▶ [Given material]
---
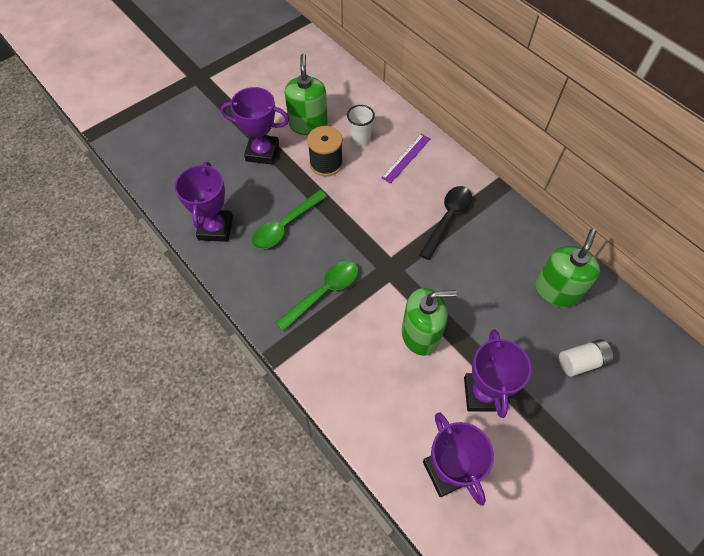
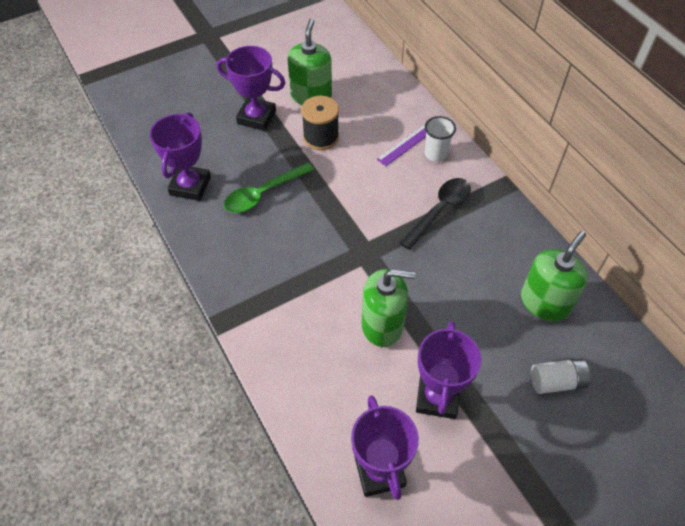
camera: 10 degrees right, 5 degrees down
(323, 292) = (288, 266): green spoon -> none
(360, 139) = (363, 117): white cup -> white cup (435, 154)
---
▶ [Prompt] Everything in the data above gets copied exactly. Only the pictures are skipped.

▶ [Result for this exercise]
camera: 10 degrees right, 5 degrees down
(323, 292) = (288, 266): green spoon -> none
(360, 139) = (363, 117): white cup -> white cup (435, 154)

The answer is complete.